DATA BELOW: Begin

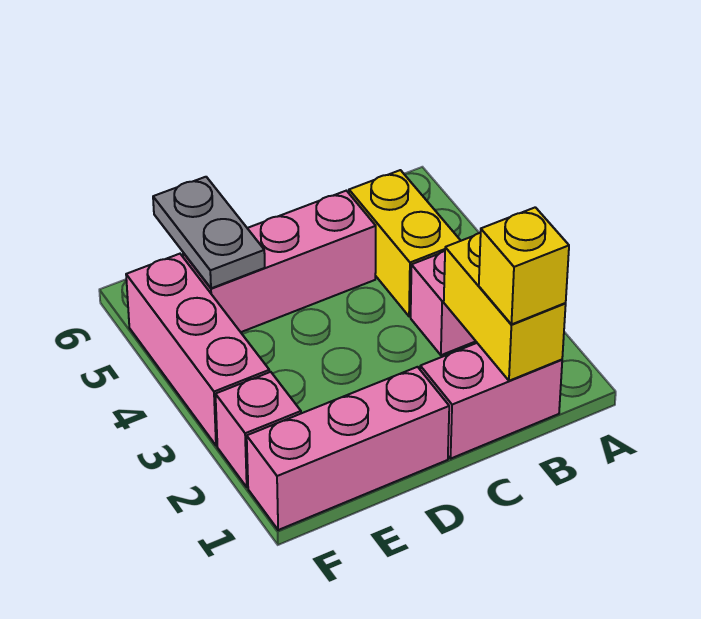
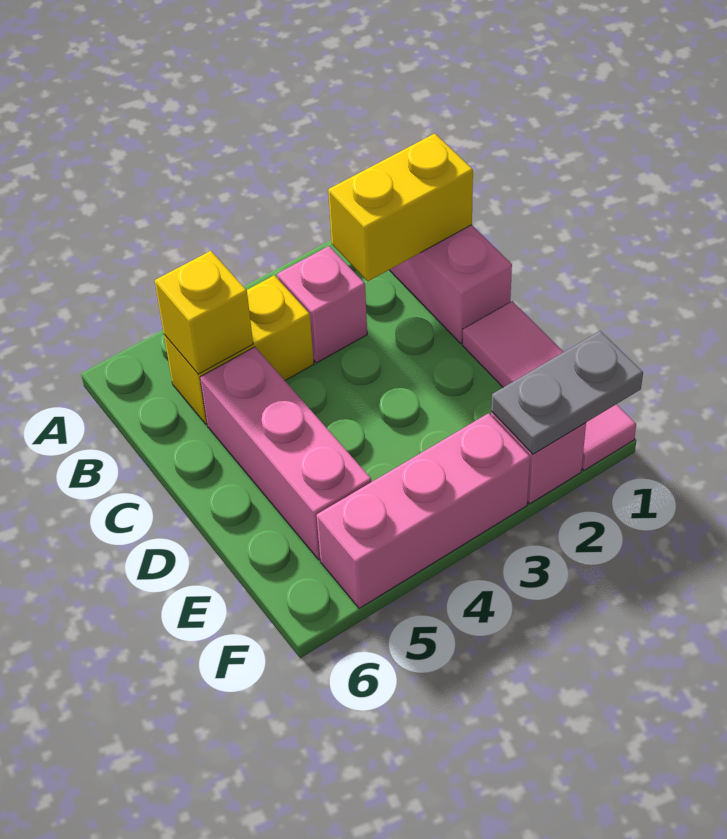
yellow brick B1 level 3 -> yellow brick B5 level 2
pink brick D1:F1 level 1 -> pink tile D1:F1 level 1
grey plate E5:E6 level 2 -> grey plate F1:F2 level 2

DATA BELOW: End

## WHAT YOU NEED TO DO
From the first line to the last, copy the listing above exactly and leave out the images.

## RESPONSE AREA
yellow brick B1 level 3 -> yellow brick B5 level 2
pink brick D1:F1 level 1 -> pink tile D1:F1 level 1
grey plate E5:E6 level 2 -> grey plate F1:F2 level 2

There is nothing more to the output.